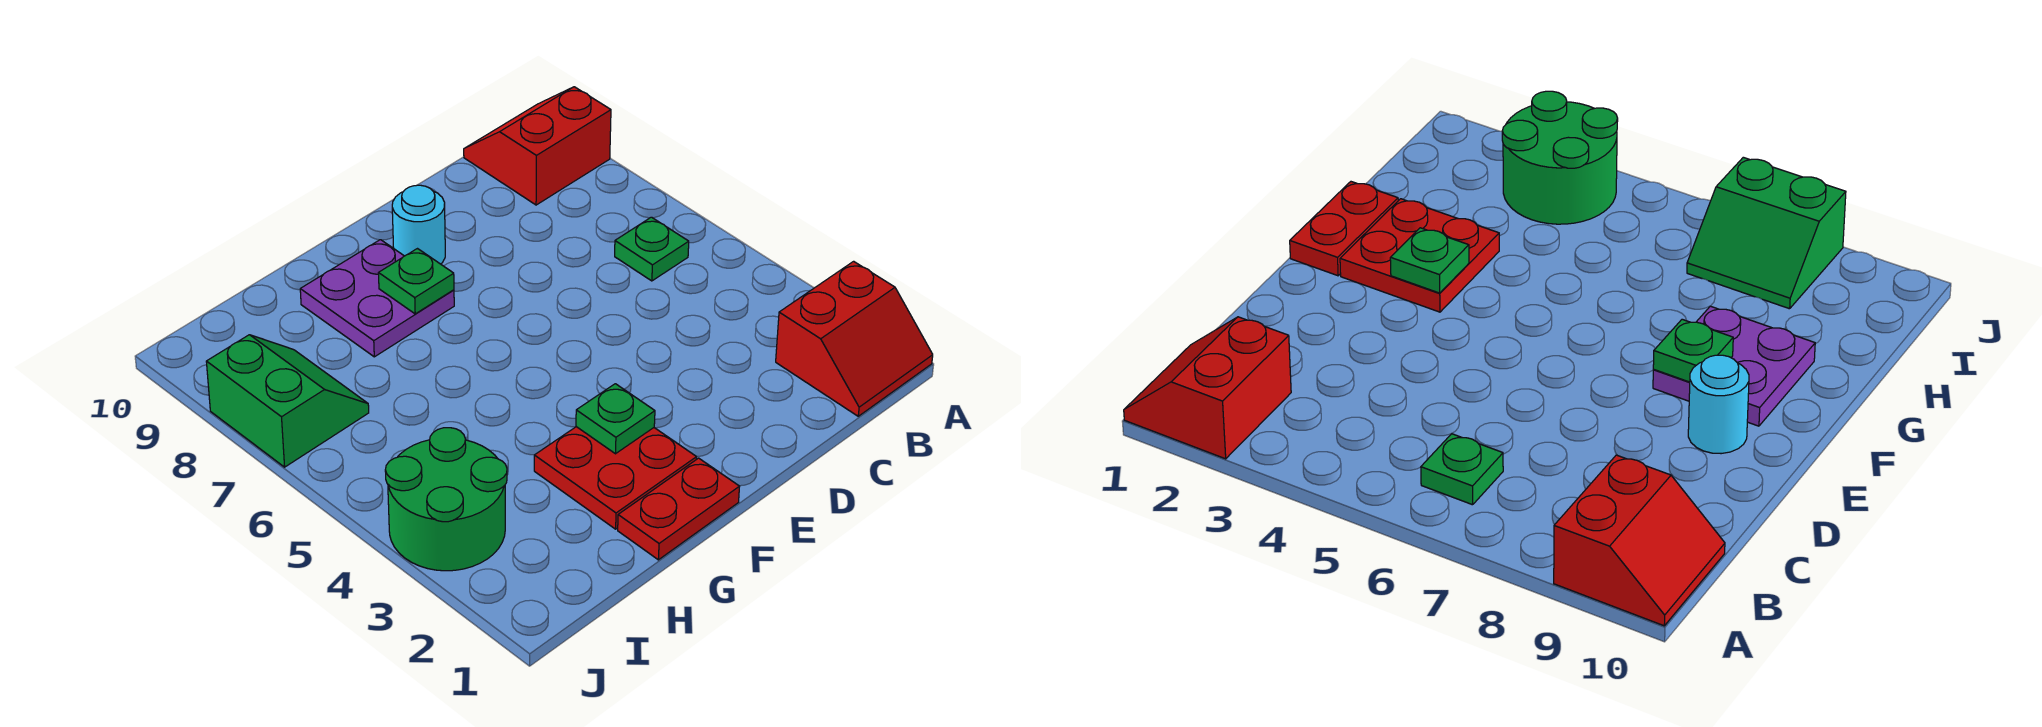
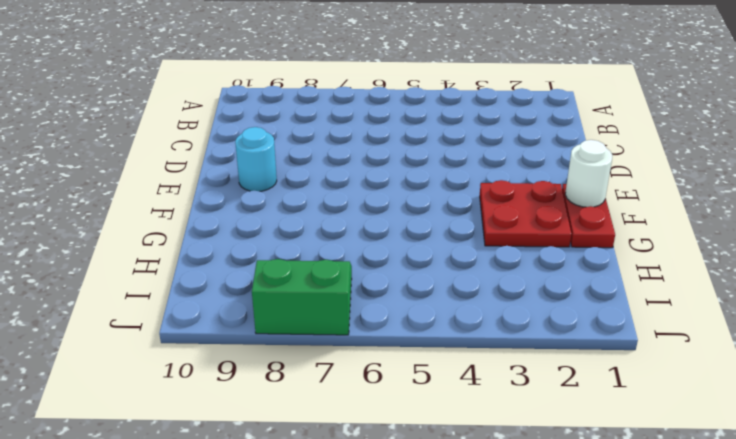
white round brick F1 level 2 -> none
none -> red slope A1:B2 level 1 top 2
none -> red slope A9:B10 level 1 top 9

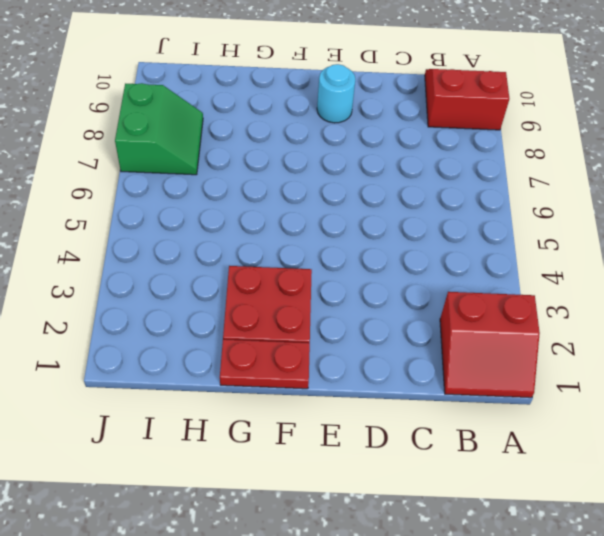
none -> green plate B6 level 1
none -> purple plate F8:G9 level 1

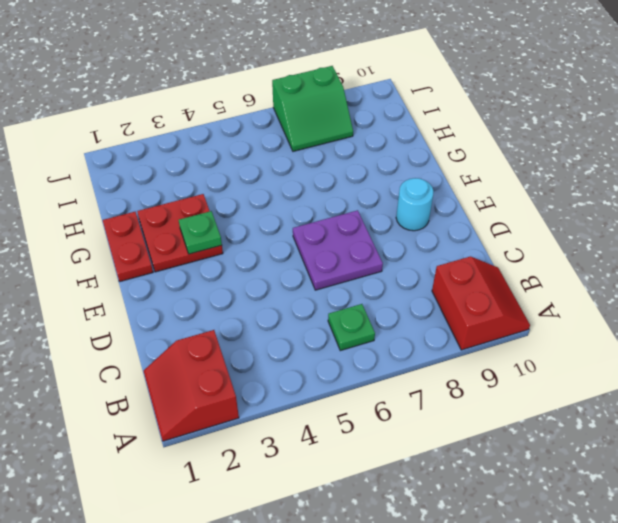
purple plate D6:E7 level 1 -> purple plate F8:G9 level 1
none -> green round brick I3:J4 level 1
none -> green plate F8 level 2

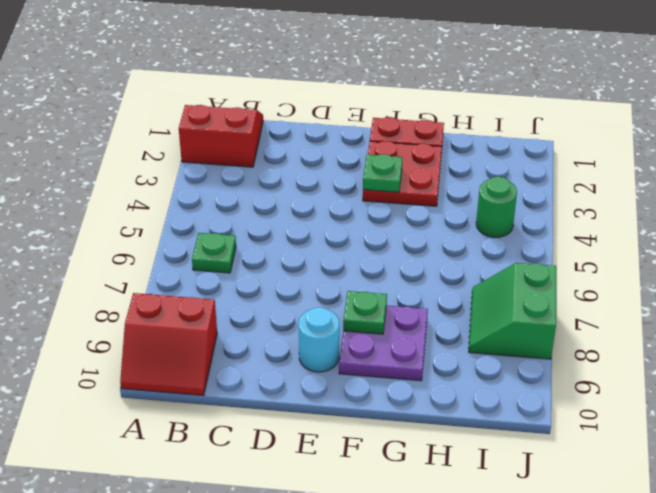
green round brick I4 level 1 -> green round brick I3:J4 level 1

## Work instructions
Only the lines from the one with "none -> red slope A1:B2 level 1 top 2" to the last line of the listing, inclusive, are to be set down, exactly as they stand and without pictures.

## Result of this exercise
none -> red slope A1:B2 level 1 top 2
none -> red slope A9:B10 level 1 top 9

none -> green plate B6 level 1
none -> purple plate F8:G9 level 1

purple plate D6:E7 level 1 -> purple plate F8:G9 level 1
none -> green round brick I3:J4 level 1
none -> green plate F8 level 2

green round brick I4 level 1 -> green round brick I3:J4 level 1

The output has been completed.